Task to carry out: Return the lines of the data below, from the one containing "gray triangle: (131, 23) -> (165, 41), moved" through the very last, exactly and with both ends included; no pictures.

Data for processing:
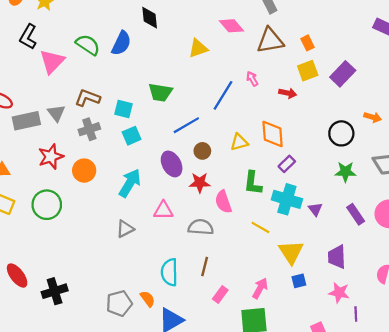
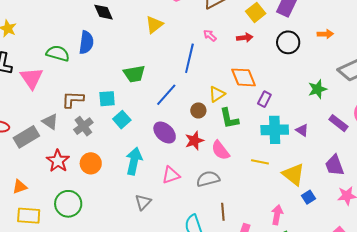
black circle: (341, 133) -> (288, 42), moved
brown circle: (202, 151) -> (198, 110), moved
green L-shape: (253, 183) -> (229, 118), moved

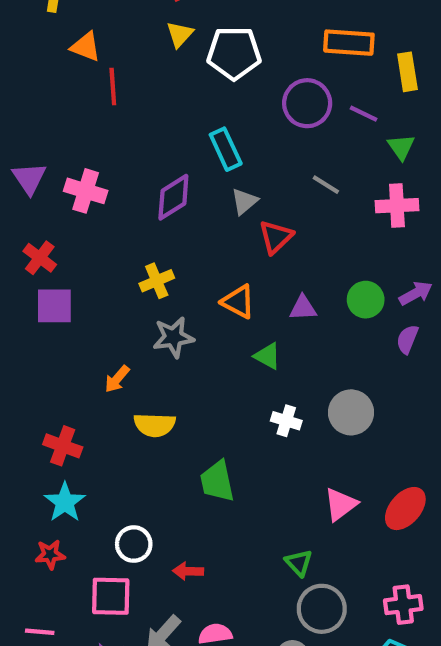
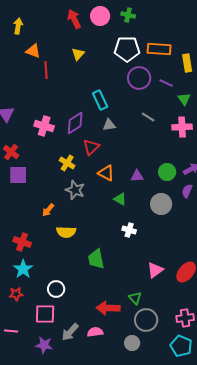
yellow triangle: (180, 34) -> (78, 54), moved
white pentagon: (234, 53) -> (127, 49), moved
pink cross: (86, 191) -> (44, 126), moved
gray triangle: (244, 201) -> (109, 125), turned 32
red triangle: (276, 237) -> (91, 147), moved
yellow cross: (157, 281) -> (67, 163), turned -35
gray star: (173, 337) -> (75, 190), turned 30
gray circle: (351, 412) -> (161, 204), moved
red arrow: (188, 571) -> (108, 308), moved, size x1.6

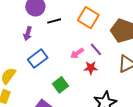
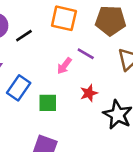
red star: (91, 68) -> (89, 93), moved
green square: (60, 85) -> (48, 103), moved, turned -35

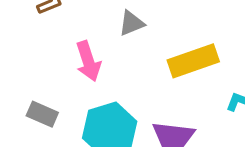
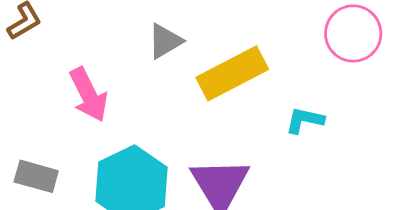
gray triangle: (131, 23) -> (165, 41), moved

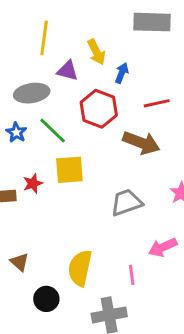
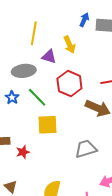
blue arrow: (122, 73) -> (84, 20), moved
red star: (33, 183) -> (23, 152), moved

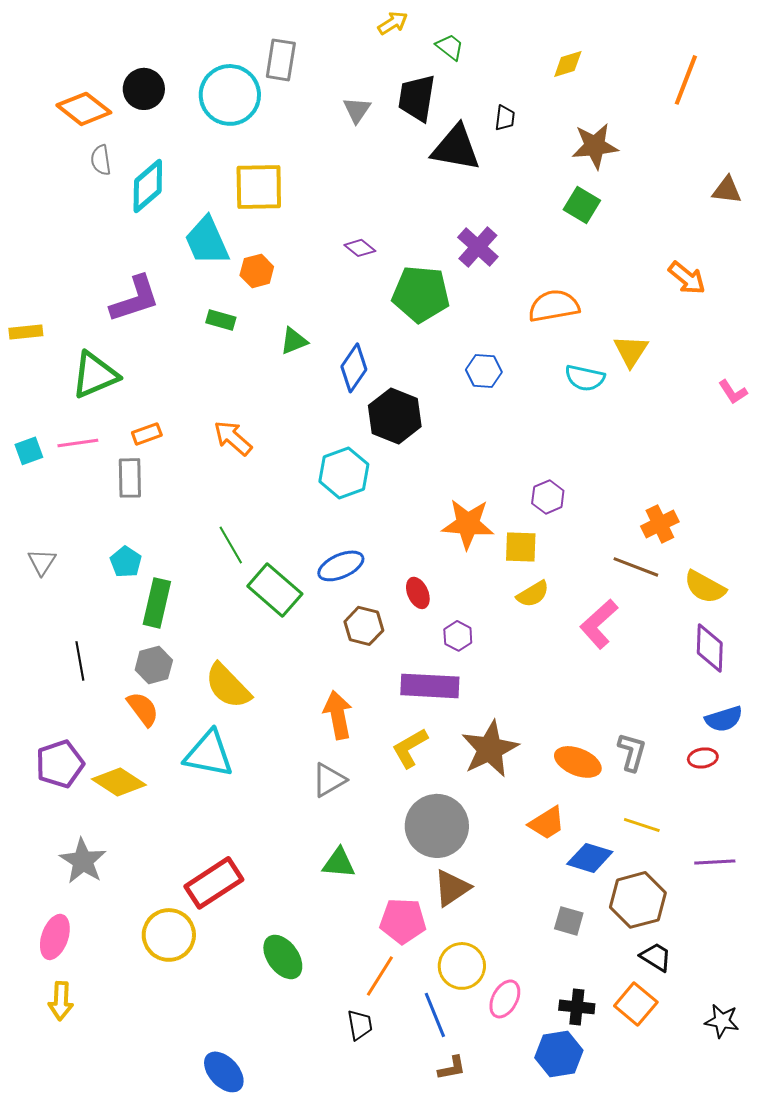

Response:
gray triangle: (131, 23) -> (165, 41), moved

blue arrow: (122, 73) -> (84, 20), moved
red star: (33, 183) -> (23, 152), moved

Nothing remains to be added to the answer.